▸ EXERCISE
In the entries below, go to the line containing "(440, 207) = (673, 416): none -> brown banana" and repeat it along with every later line, exactly.

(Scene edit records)

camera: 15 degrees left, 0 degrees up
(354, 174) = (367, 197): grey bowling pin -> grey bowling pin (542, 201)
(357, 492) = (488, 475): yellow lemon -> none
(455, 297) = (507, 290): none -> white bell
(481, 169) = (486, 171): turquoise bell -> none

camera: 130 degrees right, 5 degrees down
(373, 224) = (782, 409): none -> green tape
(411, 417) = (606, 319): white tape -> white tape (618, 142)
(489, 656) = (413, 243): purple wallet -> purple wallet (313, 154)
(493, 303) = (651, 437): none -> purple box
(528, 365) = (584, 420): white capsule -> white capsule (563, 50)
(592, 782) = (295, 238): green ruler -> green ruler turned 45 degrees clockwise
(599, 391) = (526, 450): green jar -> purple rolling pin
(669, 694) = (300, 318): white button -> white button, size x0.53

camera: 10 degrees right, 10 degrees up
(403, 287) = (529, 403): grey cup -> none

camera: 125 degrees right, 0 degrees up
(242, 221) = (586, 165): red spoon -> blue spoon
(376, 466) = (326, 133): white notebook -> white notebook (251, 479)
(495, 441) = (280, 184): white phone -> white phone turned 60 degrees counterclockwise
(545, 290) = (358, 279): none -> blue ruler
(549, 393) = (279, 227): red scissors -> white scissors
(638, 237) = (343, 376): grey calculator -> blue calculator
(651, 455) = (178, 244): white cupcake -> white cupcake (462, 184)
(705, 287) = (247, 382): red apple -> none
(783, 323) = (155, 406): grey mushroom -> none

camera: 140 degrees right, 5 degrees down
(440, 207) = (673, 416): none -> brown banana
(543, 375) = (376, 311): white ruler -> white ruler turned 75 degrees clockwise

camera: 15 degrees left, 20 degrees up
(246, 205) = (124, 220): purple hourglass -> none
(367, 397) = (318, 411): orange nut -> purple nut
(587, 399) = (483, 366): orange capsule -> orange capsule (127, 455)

▸ WRITTEN ANSWER
(440, 207) = (673, 416): none -> brown banana
(543, 375) = (376, 311): white ruler -> white ruler turned 75 degrees clockwise

camera: 15 degrees left, 20 degrees up
(246, 205) = (124, 220): purple hourglass -> none
(367, 397) = (318, 411): orange nut -> purple nut
(587, 399) = (483, 366): orange capsule -> orange capsule (127, 455)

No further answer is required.